▸ BRIEF:
Write out each line from the data below that includes the word "rectangle".

* * * * * * * * *

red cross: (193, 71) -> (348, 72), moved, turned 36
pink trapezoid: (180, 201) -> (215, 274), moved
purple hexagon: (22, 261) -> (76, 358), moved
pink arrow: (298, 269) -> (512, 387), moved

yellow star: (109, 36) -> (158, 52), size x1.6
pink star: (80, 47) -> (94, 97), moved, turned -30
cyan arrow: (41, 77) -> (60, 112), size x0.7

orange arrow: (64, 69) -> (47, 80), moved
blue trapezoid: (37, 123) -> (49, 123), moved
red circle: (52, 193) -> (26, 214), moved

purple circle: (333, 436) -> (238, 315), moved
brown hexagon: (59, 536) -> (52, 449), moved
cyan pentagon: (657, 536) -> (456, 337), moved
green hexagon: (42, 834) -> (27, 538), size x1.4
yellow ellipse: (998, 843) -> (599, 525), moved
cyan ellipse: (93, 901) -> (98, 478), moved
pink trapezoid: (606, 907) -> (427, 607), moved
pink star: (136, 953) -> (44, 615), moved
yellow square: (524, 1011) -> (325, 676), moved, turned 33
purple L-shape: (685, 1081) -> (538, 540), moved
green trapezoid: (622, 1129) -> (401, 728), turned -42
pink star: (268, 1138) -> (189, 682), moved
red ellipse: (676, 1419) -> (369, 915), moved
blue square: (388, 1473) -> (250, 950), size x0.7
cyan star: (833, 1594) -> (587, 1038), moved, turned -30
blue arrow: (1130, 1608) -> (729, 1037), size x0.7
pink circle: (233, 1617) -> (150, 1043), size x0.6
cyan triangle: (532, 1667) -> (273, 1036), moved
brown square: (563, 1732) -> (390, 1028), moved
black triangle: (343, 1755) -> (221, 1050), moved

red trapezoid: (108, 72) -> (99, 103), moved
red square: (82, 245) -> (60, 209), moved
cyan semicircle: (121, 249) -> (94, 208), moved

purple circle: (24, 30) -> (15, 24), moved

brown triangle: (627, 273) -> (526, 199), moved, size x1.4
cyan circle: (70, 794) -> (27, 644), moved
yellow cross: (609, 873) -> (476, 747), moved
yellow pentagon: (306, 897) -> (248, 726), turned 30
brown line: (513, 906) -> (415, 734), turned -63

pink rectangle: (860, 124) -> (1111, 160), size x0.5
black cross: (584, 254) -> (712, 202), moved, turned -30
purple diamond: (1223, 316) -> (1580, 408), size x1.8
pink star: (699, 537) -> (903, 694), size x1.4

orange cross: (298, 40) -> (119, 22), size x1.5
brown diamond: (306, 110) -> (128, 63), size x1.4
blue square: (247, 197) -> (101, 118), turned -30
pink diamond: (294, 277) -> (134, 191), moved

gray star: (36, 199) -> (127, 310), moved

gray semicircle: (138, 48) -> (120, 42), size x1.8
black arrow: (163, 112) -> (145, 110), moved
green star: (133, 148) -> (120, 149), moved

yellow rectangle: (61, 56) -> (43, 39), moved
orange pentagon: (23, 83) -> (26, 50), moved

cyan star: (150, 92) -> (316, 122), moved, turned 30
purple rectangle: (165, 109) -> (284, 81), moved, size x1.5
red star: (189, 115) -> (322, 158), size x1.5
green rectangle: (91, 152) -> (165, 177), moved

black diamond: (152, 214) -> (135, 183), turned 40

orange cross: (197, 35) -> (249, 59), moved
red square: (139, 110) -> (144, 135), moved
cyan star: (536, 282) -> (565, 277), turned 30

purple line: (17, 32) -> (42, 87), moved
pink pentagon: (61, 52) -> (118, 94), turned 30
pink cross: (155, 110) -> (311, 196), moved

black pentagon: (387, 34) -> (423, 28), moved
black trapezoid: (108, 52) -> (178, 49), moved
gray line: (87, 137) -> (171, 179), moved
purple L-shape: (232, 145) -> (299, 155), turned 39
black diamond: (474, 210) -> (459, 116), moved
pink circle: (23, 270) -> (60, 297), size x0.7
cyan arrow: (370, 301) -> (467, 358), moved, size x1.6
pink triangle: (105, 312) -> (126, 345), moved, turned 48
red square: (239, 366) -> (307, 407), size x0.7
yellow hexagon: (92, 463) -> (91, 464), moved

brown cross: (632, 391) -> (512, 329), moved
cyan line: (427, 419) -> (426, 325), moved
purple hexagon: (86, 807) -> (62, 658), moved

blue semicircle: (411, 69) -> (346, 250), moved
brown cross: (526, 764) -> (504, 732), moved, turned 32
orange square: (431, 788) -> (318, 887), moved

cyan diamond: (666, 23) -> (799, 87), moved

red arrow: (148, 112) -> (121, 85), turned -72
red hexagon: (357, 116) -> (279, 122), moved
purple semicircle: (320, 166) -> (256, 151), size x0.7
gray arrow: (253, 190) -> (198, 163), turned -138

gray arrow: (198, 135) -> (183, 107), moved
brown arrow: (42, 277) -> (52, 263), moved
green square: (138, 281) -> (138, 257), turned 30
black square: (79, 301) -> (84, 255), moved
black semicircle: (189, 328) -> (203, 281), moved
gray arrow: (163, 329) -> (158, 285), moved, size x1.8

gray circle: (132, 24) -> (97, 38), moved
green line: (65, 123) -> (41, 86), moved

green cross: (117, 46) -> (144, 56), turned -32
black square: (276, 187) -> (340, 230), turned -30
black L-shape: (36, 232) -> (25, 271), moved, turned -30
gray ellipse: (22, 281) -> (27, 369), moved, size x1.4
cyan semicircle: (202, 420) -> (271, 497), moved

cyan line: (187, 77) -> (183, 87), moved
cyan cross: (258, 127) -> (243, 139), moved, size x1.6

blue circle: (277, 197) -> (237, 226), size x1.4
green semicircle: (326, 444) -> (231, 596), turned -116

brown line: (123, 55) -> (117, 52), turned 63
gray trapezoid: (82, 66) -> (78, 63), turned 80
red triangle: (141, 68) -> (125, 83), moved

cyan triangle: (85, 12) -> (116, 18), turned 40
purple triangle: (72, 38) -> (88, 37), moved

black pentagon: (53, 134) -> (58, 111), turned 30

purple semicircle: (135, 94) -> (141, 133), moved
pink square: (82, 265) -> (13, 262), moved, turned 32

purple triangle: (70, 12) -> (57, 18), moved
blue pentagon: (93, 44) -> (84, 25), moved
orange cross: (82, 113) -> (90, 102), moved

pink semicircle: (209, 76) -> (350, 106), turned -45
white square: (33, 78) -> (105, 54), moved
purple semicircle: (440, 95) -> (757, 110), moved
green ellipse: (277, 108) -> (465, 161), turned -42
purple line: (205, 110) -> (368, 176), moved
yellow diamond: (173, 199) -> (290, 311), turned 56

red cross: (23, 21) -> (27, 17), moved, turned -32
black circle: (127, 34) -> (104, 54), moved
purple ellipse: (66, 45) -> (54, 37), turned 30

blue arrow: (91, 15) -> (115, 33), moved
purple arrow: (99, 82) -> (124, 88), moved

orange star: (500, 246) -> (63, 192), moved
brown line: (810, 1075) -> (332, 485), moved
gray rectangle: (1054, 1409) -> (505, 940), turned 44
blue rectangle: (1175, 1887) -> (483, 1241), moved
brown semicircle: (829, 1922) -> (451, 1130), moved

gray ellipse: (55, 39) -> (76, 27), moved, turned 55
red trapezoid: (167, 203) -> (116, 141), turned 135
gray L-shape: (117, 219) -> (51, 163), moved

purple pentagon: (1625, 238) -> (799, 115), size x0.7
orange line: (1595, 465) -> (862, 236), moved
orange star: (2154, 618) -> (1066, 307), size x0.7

* * * * * * * * *

▸ RESPONSE:
pink rectangle: (860, 124) -> (1111, 160), size x0.5
yellow rectangle: (61, 56) -> (43, 39), moved
purple rectangle: (165, 109) -> (284, 81), moved, size x1.5
green rectangle: (91, 152) -> (165, 177), moved
gray rectangle: (1054, 1409) -> (505, 940), turned 44
blue rectangle: (1175, 1887) -> (483, 1241), moved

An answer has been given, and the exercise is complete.